Items listed in a dataset

::::::::::

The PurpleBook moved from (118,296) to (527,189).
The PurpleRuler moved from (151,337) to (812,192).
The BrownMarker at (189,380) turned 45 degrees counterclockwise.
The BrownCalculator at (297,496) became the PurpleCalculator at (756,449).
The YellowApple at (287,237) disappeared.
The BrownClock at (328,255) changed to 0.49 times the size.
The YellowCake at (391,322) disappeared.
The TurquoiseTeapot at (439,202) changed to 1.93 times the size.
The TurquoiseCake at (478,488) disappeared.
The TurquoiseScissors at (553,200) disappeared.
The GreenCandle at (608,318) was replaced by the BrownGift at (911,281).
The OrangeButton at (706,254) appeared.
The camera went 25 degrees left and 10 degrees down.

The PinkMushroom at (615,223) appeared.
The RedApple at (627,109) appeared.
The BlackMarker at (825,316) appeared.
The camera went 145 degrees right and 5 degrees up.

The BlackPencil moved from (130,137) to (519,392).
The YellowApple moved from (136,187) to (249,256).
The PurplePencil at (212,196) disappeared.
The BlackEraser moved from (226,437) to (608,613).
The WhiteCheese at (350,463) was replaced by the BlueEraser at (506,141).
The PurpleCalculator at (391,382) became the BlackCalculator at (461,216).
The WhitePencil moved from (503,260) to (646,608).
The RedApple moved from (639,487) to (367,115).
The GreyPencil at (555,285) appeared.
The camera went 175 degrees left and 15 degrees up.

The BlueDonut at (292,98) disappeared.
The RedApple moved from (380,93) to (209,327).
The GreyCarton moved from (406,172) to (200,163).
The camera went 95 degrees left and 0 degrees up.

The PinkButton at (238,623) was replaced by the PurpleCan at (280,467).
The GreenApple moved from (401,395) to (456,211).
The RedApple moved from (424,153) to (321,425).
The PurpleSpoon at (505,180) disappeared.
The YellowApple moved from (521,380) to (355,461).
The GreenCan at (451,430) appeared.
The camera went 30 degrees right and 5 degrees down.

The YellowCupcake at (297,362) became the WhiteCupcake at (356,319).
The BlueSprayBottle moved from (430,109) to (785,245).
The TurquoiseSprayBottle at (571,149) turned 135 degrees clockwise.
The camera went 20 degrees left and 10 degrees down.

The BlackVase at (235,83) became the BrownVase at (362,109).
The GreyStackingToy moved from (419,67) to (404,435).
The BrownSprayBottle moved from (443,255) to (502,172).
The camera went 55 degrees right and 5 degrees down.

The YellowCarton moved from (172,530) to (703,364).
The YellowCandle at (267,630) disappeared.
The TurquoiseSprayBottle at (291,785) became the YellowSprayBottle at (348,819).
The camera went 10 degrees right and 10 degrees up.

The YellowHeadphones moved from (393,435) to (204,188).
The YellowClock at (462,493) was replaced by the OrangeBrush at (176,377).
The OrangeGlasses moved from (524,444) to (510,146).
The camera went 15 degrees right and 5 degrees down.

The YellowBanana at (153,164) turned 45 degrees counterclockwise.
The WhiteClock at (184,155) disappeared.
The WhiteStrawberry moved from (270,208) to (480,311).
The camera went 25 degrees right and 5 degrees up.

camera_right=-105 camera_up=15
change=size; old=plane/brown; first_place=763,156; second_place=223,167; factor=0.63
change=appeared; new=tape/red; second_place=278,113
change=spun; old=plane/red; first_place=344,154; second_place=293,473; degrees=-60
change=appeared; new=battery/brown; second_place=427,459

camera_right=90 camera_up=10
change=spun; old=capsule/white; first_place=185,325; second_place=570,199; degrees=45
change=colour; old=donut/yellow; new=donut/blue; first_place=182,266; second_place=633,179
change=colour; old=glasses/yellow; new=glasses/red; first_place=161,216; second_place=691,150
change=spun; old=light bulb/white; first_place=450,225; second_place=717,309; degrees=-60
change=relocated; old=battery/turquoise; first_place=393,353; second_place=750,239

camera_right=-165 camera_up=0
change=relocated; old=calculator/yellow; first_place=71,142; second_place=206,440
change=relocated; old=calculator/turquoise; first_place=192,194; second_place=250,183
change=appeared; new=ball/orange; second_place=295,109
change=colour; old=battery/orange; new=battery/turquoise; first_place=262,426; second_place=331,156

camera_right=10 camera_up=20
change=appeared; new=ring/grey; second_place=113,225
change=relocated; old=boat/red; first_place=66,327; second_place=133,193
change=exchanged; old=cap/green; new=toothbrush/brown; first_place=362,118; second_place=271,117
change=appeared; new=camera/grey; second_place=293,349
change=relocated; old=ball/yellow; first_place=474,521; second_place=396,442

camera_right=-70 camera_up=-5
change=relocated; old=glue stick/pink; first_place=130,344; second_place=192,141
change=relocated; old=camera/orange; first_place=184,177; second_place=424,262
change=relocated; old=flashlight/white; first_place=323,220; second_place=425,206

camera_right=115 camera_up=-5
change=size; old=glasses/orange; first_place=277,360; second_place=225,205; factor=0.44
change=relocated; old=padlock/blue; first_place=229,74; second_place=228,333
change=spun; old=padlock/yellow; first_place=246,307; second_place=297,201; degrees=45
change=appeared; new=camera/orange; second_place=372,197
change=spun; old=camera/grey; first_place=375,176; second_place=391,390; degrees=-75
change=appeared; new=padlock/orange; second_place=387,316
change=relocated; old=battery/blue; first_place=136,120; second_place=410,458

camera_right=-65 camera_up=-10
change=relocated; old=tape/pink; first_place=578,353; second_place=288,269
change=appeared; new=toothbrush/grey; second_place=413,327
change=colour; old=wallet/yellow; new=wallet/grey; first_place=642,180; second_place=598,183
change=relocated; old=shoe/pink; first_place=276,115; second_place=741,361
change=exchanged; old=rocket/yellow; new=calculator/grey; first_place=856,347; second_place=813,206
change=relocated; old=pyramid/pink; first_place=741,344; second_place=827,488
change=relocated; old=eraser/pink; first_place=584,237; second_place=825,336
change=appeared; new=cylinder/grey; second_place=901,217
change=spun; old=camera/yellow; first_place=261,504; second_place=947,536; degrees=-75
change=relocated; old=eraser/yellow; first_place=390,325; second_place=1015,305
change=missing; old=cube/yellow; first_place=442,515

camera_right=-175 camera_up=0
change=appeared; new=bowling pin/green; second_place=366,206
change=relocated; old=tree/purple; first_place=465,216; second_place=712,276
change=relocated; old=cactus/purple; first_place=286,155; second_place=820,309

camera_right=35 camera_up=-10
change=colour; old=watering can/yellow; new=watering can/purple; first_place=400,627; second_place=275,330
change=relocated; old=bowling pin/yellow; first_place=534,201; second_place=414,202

::::::::::

### TASK
Looking at the entries above, count the lines that contain the string "times", then give the number and nothing else.

### RESPONSE AREA
2